REQUIRED ACTION :: In the listing that follows, how many lines contain the string "blue"? Provide only the number.

DATA FOR ANALYSIS ::
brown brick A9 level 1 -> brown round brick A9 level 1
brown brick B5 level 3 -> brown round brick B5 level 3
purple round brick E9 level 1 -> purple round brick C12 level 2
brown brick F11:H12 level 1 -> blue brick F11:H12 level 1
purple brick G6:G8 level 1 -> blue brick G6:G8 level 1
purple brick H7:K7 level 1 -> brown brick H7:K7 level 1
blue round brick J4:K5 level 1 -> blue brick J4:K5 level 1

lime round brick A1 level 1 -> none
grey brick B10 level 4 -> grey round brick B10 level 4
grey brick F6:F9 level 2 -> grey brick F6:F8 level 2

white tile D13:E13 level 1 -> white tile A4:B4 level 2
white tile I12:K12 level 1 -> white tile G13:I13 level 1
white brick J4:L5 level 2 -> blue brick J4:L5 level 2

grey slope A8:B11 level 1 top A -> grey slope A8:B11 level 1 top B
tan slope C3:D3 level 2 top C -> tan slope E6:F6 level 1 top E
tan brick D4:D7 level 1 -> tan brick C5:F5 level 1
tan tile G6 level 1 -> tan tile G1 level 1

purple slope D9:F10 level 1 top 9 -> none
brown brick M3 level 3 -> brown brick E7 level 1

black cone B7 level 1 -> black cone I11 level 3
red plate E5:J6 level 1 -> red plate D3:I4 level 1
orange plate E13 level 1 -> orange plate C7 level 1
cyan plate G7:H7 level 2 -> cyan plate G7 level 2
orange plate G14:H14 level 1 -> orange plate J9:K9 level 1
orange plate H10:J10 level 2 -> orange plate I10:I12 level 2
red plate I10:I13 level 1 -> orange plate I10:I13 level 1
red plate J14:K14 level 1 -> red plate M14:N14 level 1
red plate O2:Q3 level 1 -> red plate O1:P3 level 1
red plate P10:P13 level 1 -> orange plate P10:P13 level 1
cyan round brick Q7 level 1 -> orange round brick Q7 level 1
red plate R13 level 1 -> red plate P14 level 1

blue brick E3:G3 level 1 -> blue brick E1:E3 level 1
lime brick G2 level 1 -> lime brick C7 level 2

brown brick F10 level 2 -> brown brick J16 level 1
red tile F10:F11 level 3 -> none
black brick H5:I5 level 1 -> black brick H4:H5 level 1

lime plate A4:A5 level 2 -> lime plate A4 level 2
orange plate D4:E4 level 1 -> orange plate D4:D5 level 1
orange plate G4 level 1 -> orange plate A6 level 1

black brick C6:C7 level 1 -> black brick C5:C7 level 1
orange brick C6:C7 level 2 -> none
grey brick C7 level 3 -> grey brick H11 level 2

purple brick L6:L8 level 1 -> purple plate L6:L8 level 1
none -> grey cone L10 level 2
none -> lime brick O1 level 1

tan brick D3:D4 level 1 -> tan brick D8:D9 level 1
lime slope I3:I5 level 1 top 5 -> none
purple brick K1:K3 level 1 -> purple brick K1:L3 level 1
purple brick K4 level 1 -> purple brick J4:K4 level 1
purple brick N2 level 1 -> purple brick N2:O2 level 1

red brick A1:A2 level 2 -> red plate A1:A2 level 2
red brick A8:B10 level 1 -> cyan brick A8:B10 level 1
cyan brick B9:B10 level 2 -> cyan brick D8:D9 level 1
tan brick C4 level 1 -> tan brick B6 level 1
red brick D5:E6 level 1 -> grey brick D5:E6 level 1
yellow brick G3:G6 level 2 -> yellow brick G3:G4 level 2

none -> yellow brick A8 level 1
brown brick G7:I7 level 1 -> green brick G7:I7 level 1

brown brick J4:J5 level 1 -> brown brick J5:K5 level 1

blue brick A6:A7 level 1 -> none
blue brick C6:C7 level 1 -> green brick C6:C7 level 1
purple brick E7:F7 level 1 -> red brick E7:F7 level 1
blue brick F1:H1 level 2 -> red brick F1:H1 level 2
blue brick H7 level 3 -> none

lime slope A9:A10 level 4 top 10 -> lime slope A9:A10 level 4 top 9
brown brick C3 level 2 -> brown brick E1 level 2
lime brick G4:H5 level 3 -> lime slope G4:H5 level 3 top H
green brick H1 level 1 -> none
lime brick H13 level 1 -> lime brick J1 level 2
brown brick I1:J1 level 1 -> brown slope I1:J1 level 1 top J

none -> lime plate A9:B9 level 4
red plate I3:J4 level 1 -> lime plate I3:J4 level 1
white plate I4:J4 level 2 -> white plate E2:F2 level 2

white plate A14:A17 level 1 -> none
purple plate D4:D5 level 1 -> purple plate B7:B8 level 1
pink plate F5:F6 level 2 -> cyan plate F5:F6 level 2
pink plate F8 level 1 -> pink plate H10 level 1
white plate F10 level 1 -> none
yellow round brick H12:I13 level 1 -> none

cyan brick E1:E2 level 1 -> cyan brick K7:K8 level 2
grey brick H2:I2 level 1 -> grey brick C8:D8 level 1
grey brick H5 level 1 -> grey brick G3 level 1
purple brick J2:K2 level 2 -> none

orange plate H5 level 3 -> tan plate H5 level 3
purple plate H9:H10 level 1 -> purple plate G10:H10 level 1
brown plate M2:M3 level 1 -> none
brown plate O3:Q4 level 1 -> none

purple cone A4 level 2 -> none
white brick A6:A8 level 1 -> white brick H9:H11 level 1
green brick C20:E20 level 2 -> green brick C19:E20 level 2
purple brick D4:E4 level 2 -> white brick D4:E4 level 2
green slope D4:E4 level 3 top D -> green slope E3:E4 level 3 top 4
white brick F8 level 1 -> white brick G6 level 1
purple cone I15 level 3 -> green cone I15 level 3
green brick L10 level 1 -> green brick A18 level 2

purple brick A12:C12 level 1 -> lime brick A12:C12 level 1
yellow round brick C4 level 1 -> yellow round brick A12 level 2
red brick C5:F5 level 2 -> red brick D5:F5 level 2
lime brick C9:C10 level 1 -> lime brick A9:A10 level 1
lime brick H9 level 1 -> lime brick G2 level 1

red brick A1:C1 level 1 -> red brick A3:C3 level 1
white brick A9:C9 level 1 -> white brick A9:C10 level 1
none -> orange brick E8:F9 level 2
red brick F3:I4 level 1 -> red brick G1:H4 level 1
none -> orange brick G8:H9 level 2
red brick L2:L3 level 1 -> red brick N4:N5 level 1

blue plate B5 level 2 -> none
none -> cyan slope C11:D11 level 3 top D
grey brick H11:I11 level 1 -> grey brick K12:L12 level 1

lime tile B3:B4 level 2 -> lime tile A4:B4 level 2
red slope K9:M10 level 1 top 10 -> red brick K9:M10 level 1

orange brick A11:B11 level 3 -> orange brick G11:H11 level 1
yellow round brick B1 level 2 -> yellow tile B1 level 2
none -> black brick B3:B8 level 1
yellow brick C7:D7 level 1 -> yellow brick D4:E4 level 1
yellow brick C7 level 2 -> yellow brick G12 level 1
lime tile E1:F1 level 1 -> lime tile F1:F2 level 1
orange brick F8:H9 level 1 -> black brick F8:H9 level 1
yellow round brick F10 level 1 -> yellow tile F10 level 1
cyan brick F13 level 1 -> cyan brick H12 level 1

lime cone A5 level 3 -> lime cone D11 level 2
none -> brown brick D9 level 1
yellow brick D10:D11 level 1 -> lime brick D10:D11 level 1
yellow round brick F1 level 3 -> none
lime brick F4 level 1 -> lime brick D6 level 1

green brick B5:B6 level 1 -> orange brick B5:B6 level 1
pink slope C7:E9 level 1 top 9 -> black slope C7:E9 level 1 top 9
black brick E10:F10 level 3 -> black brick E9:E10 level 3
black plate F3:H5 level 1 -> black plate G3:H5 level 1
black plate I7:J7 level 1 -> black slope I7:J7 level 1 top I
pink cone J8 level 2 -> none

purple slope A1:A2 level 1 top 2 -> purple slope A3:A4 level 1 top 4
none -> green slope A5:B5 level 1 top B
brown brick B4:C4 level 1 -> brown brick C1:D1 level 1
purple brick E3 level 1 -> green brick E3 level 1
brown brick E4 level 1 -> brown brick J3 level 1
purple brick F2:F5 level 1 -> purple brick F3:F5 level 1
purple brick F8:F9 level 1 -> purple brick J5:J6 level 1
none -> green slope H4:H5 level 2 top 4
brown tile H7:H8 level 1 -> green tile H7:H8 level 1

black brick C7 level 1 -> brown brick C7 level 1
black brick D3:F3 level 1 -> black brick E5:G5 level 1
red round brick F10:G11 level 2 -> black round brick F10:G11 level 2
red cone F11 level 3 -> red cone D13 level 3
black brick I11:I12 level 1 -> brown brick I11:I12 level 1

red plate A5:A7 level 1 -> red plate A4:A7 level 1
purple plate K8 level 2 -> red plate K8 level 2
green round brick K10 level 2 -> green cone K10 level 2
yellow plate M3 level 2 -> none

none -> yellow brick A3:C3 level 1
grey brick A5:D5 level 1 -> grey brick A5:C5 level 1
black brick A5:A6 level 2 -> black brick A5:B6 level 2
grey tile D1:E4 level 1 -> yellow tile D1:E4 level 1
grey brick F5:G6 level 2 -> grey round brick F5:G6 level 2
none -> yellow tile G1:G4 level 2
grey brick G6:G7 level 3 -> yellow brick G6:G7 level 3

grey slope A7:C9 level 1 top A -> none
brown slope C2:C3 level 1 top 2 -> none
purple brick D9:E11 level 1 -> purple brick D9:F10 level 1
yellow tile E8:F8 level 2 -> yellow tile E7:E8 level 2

EXERCISE ANSWER :: 10